The full set of lines below has to be duplicated exactly, with no picture kept.

◆ **Data block**
--- START ---
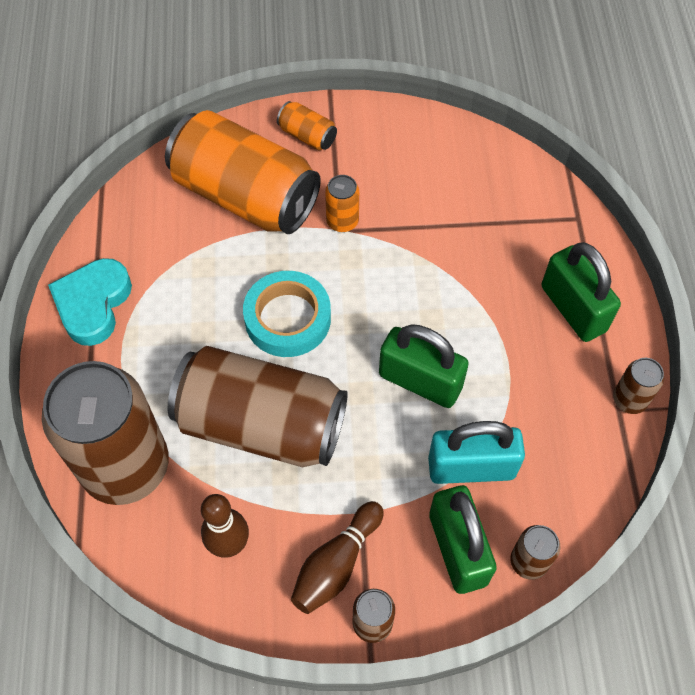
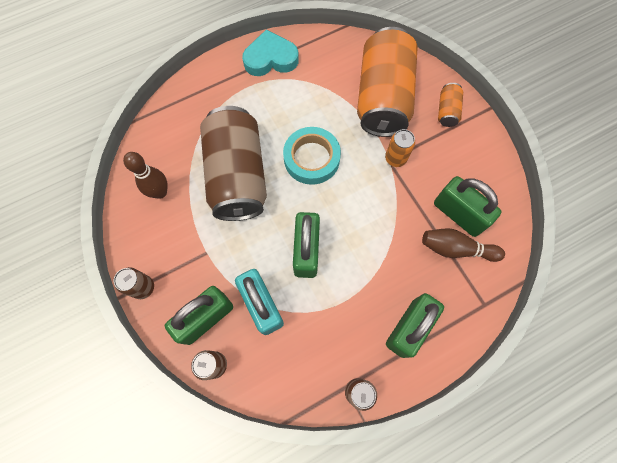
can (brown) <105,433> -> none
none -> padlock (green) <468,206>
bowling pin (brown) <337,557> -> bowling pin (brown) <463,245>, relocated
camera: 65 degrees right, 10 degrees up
--- END ---
◆ **Answer area**
can (brown) <105,433> -> none
none -> padlock (green) <468,206>
bowling pin (brown) <337,557> -> bowling pin (brown) <463,245>, relocated
camera: 65 degrees right, 10 degrees up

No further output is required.